_ACTION ITEM_
Search the listing below for the word "brown" and copy each line where it appears.

══ PROVIDED DATA ══

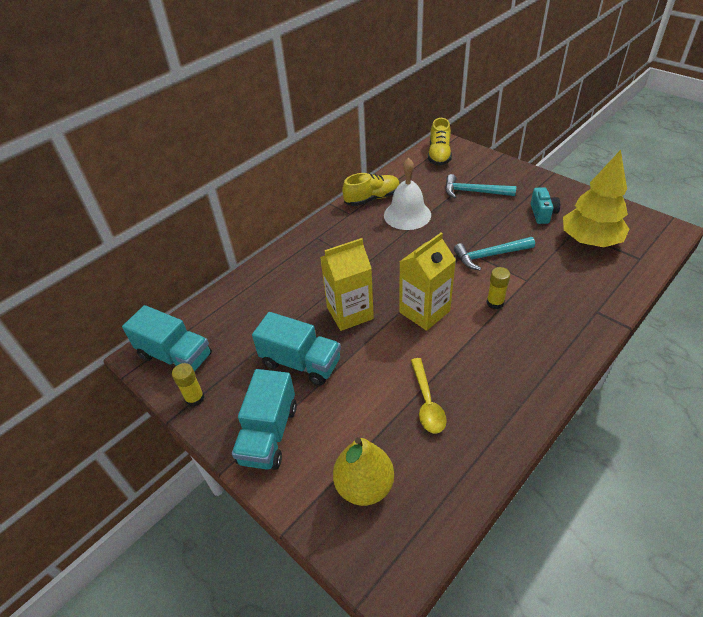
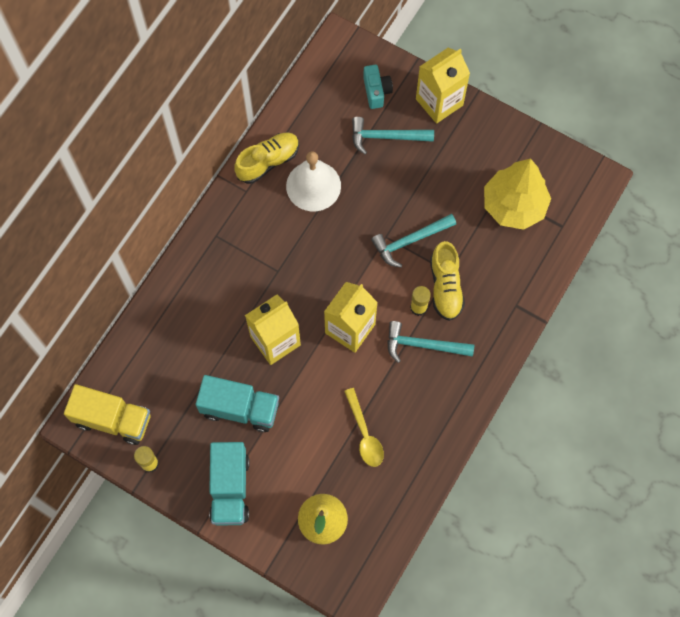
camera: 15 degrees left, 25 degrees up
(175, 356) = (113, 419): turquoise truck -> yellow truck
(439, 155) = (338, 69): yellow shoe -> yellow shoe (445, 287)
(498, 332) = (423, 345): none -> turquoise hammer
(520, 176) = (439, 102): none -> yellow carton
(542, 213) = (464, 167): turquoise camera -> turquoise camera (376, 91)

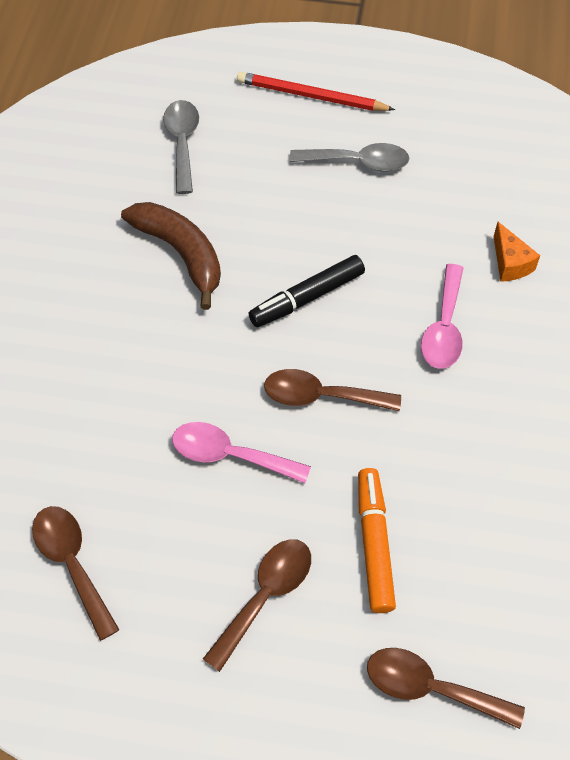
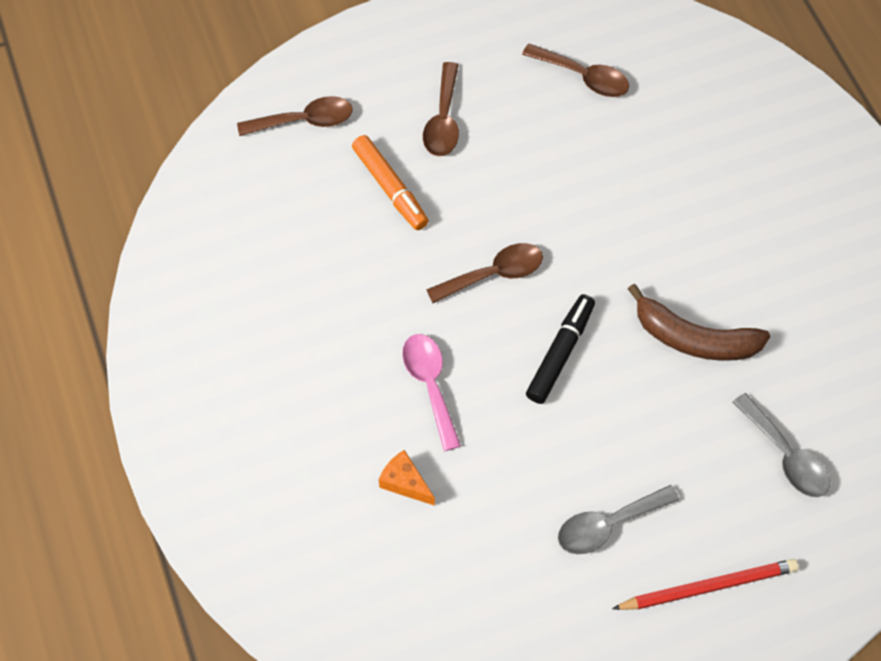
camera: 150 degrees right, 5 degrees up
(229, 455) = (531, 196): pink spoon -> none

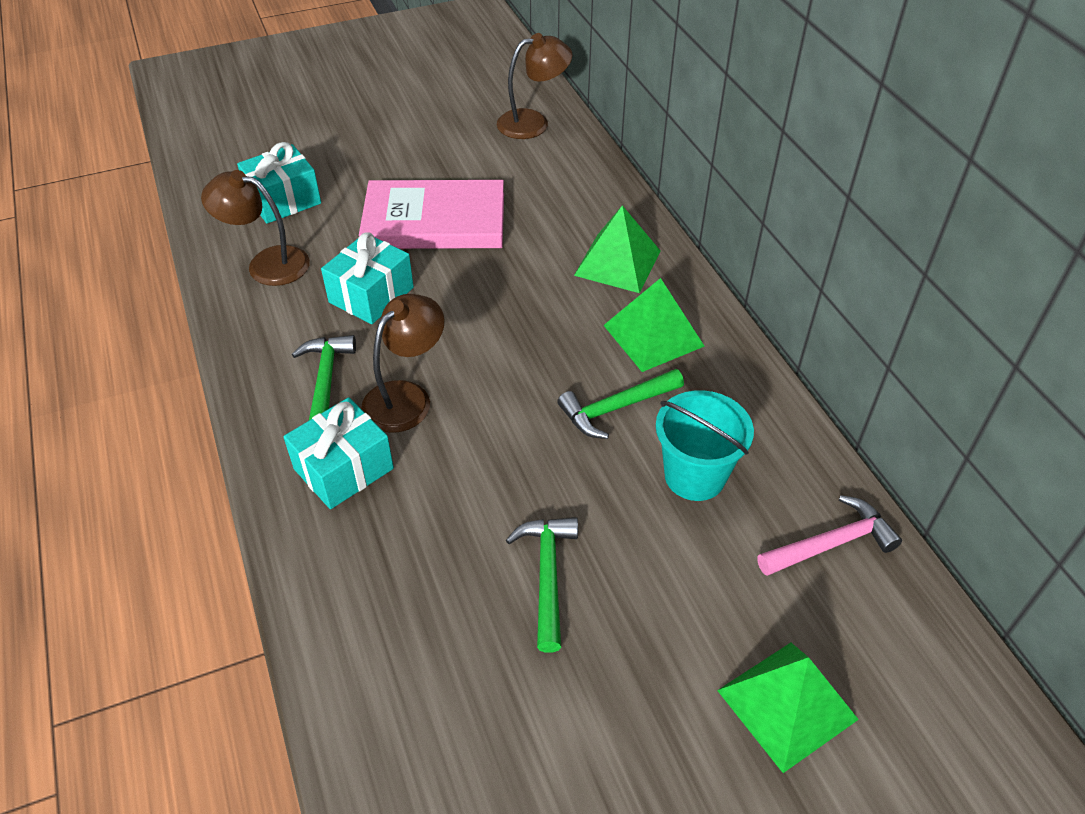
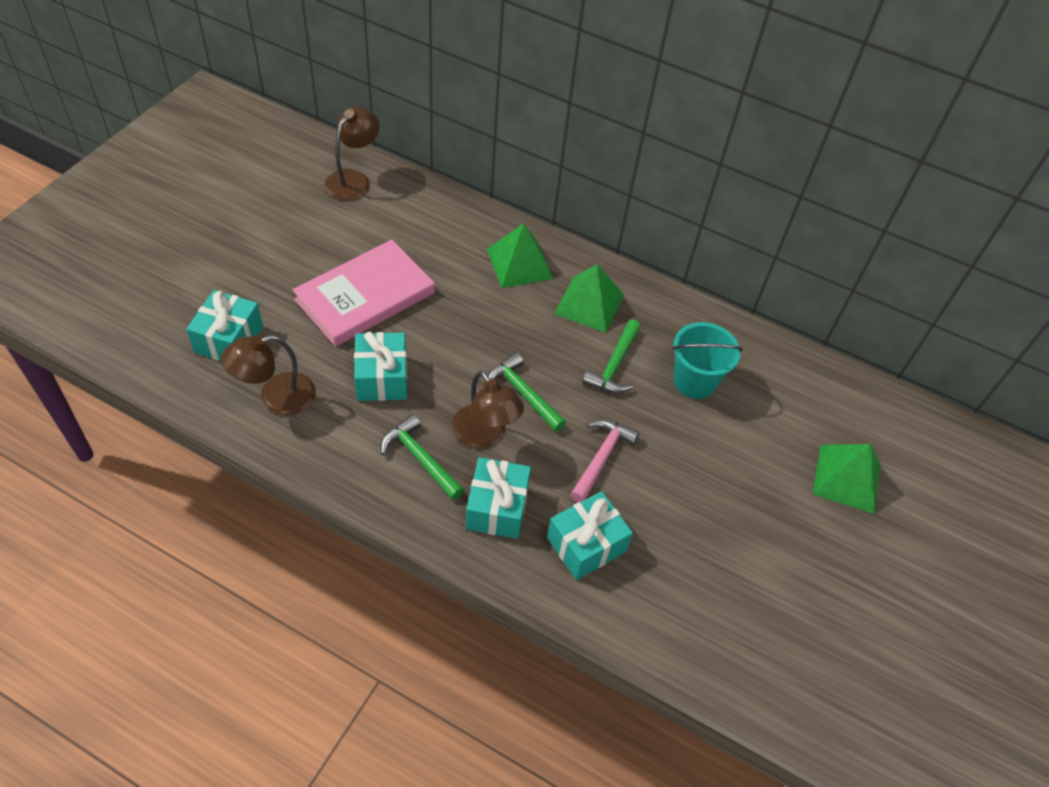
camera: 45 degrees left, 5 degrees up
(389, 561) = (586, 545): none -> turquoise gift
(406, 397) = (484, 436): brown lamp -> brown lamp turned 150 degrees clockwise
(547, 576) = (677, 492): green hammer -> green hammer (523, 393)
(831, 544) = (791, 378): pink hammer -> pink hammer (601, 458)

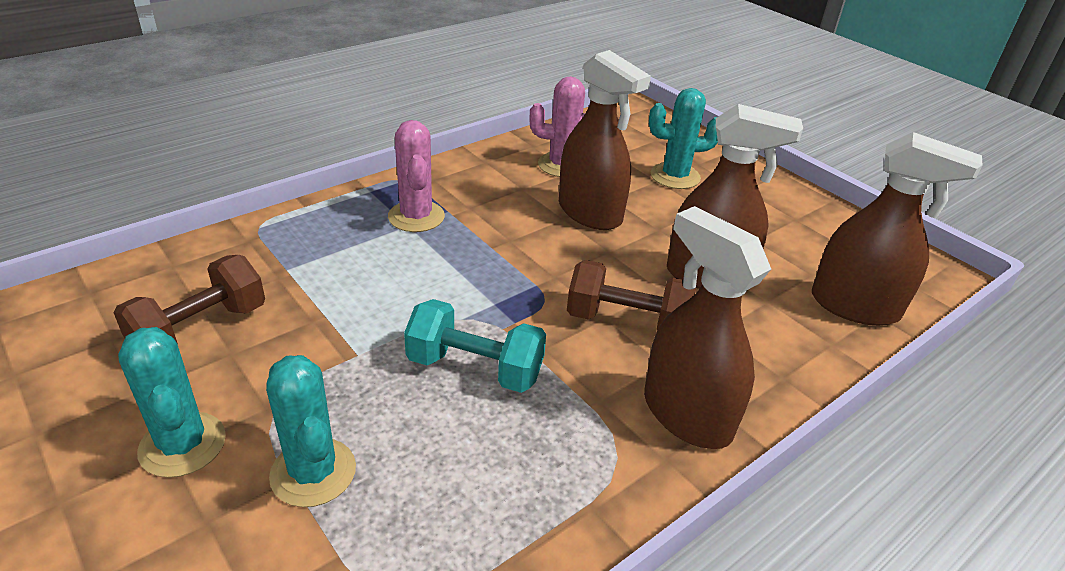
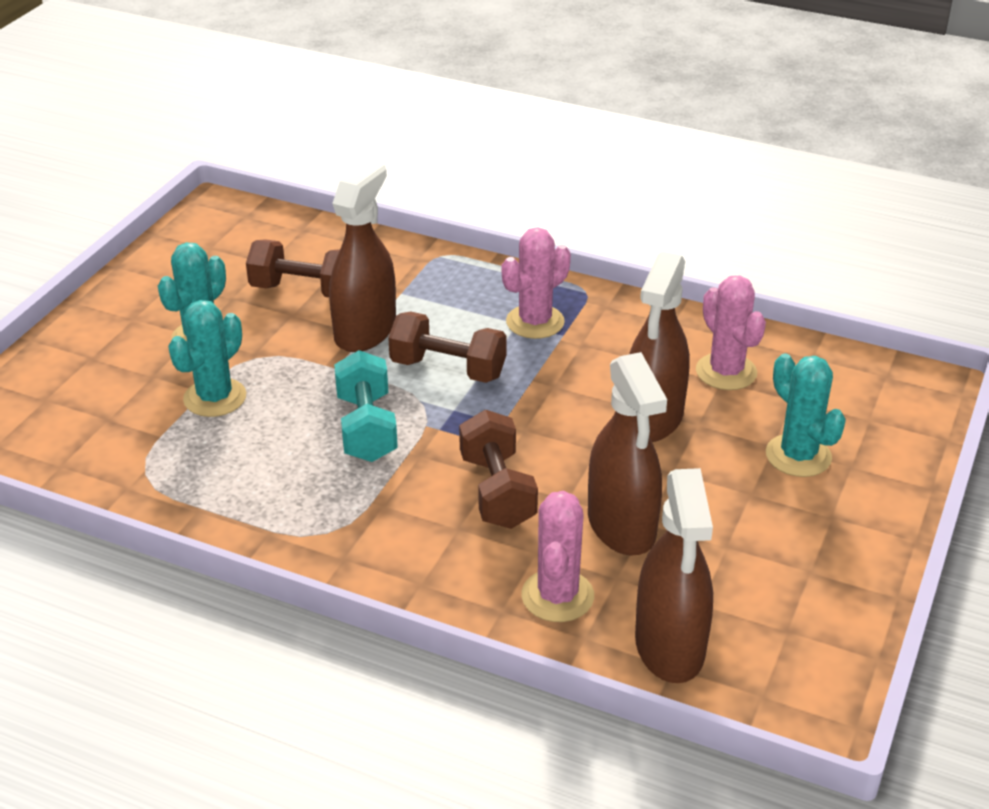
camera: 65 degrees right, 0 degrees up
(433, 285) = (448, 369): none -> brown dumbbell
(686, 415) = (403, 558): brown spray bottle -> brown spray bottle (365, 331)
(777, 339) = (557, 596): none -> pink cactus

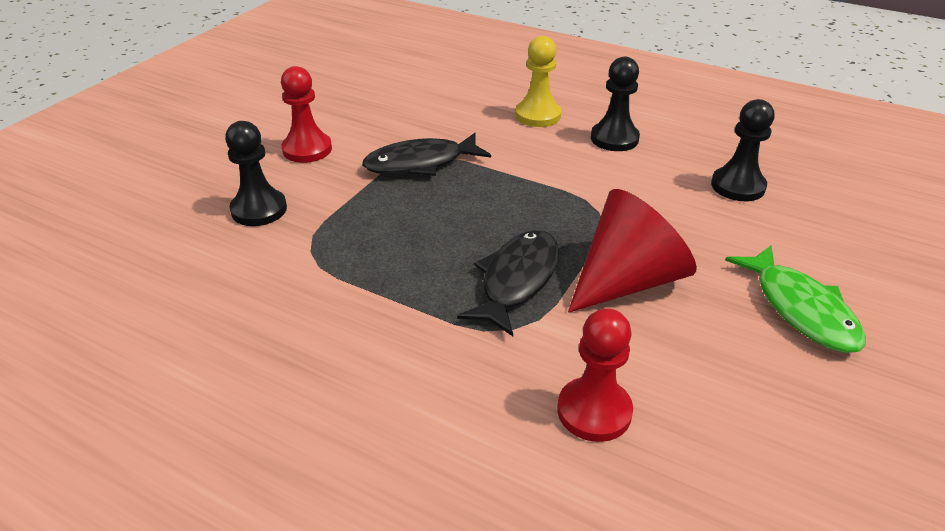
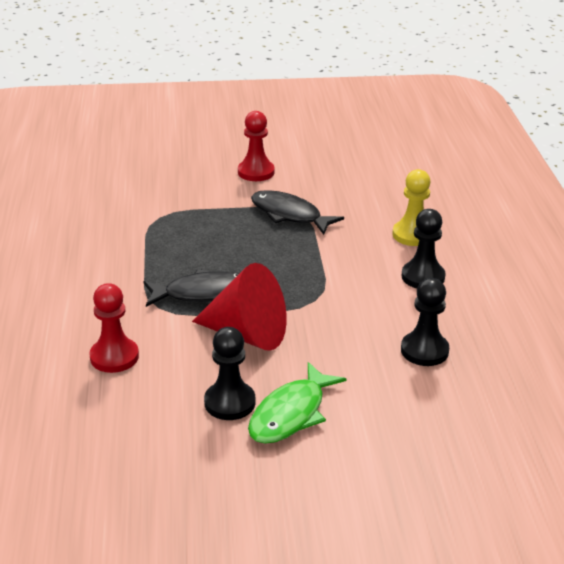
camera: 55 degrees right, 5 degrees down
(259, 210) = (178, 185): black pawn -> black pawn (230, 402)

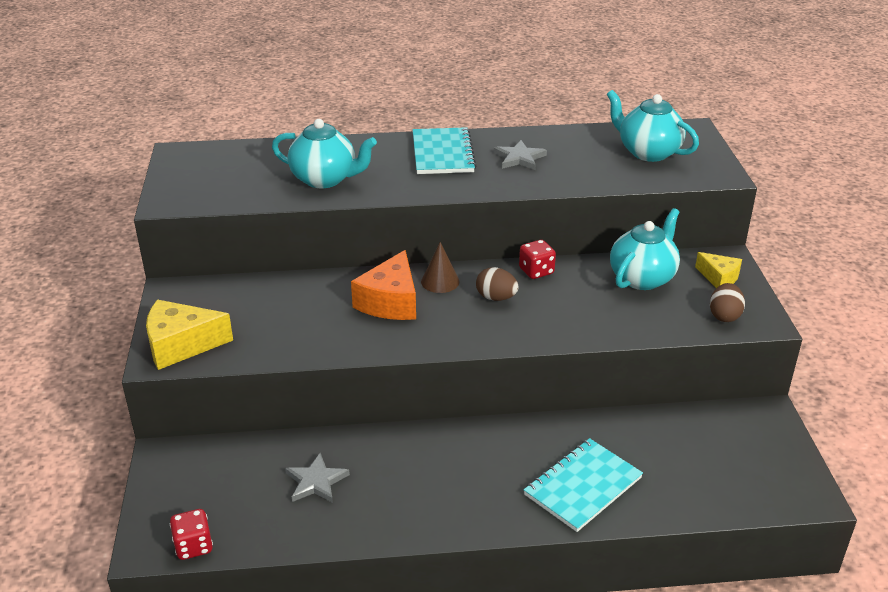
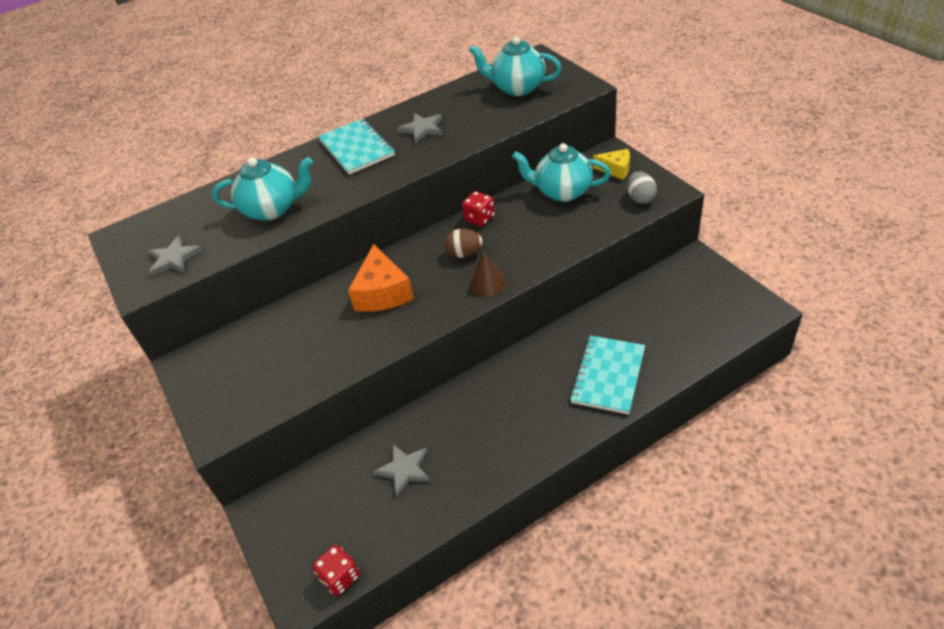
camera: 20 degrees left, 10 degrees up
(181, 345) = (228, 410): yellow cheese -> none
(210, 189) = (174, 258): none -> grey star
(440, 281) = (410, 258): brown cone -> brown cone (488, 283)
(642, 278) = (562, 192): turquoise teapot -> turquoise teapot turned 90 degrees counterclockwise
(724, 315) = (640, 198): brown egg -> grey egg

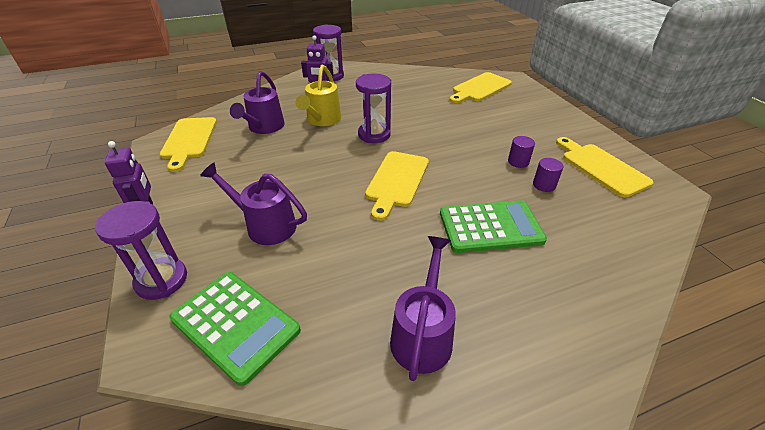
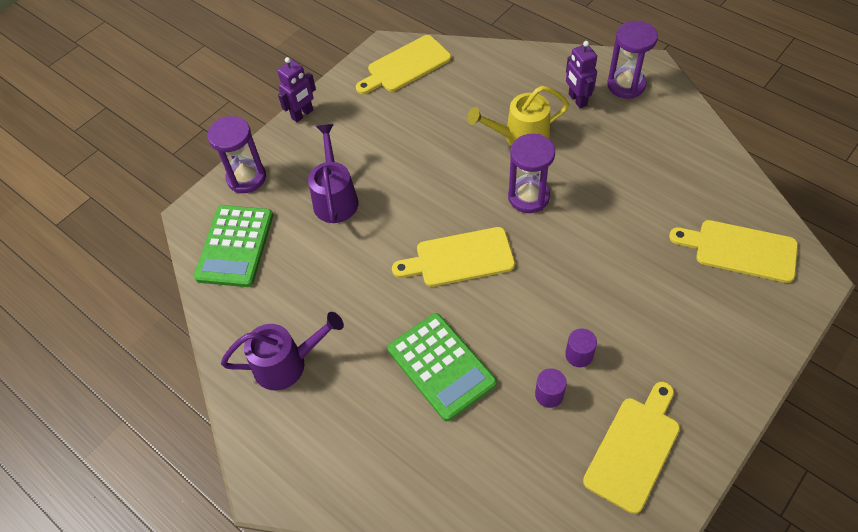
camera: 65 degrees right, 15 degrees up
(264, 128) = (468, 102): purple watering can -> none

═══

_RESULT FOR THIS TASK_
(406, 397) = (484, 436): brown lamp -> brown lamp turned 150 degrees clockwise
(433, 285) = (448, 369): none -> brown dumbbell
(686, 415) = (403, 558): brown spray bottle -> brown spray bottle (365, 331)
(440, 281) = (410, 258): brown cone -> brown cone (488, 283)
(724, 315) = (640, 198): brown egg -> grey egg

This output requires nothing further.